Task directions - Pictures aside, please retype the whole listing word for word.

Data -
########################################

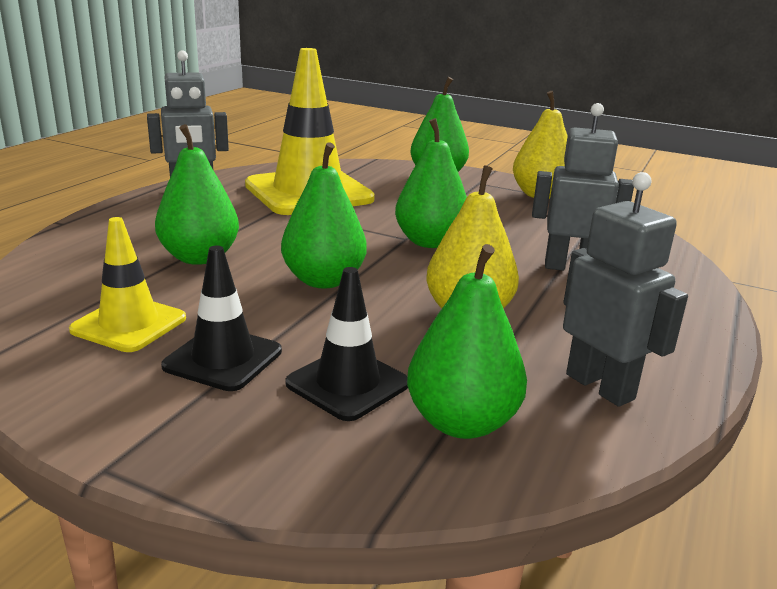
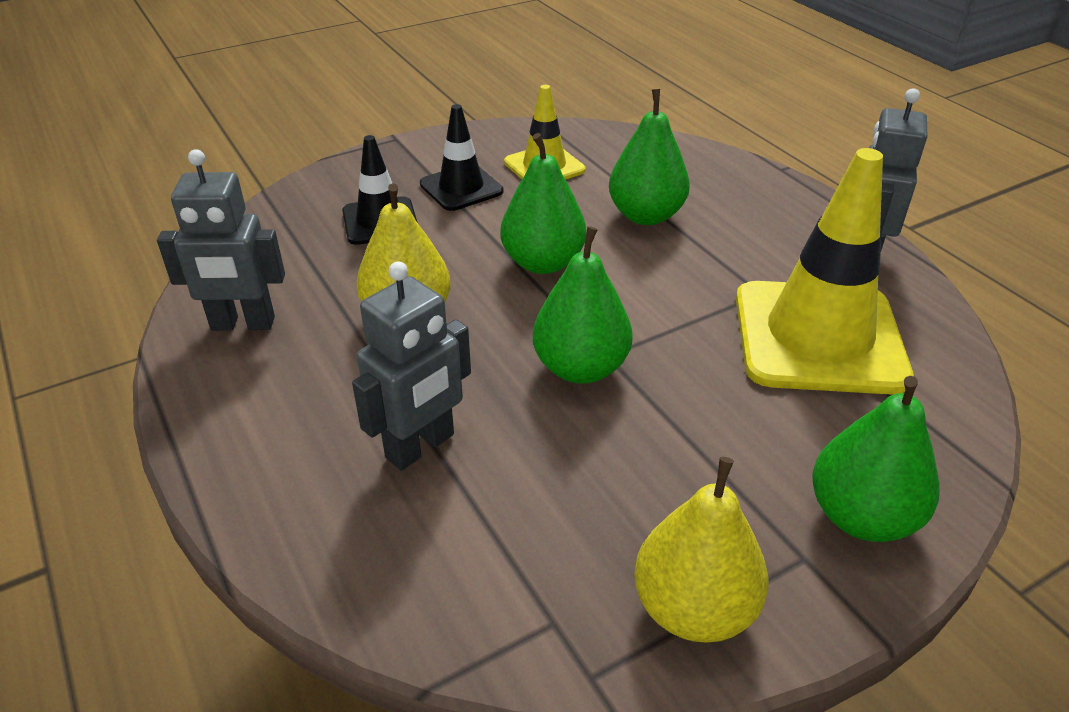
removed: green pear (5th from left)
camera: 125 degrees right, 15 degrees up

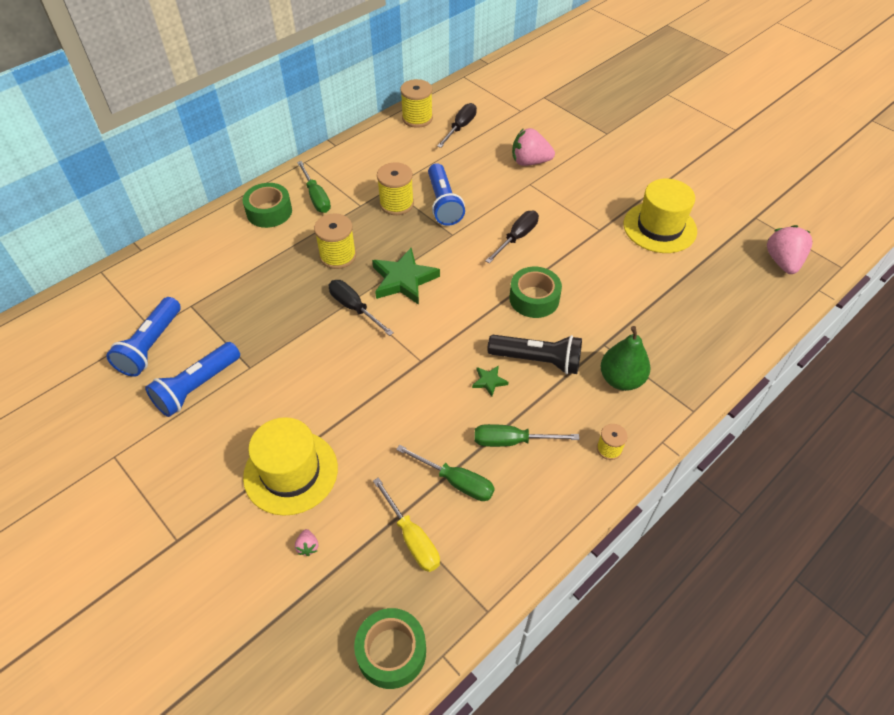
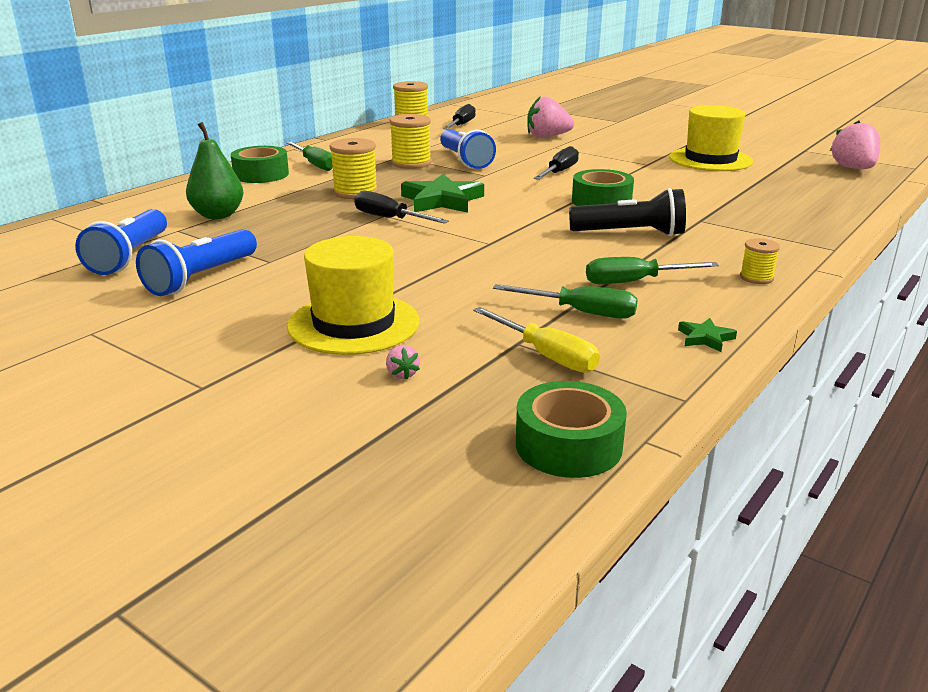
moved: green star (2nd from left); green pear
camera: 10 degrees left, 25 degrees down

########################################

Response to this task -
removed: green pear (5th from left)
camera: 125 degrees right, 15 degrees up

moved: green star (2nd from left); green pear
camera: 10 degrees left, 25 degrees down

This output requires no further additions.